» **GIVEN MATERIAL**:
++++++++++

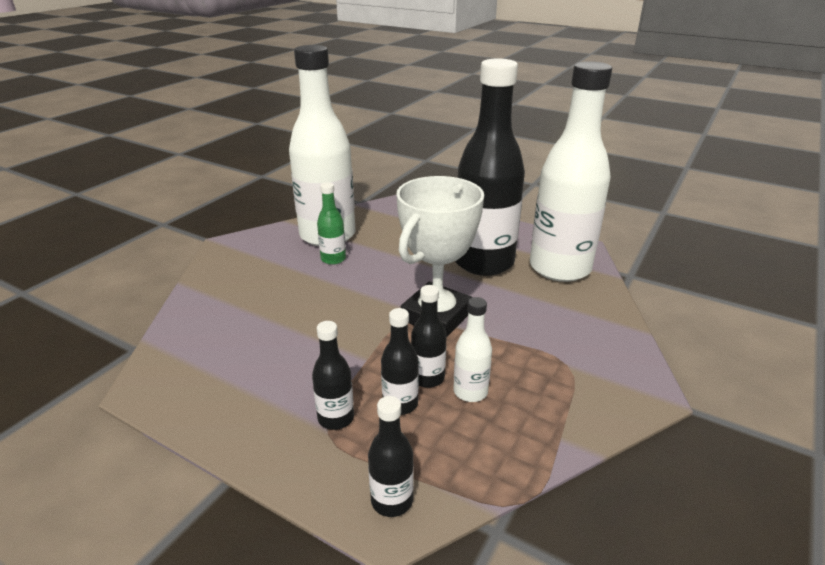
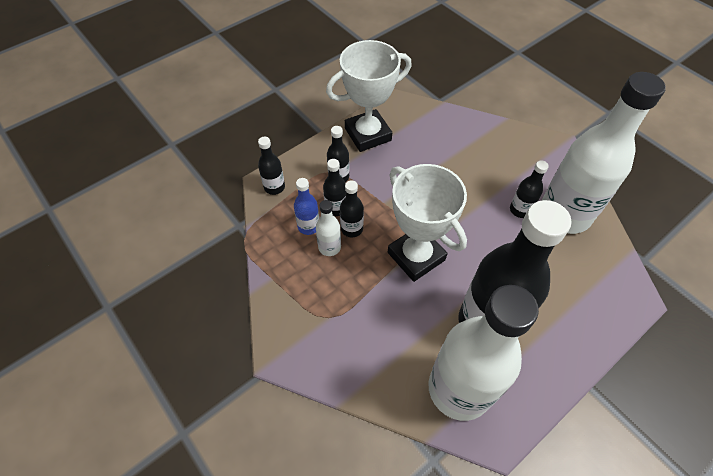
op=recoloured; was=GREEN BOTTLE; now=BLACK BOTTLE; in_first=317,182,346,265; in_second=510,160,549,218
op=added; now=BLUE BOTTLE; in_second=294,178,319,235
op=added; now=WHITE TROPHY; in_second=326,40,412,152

++++++++++

» **ACTIVITY**: Write down how many lines of the data above carry the word "BOTTLE". Nothing else belongs in the answer.

» **RESPONSE**: 2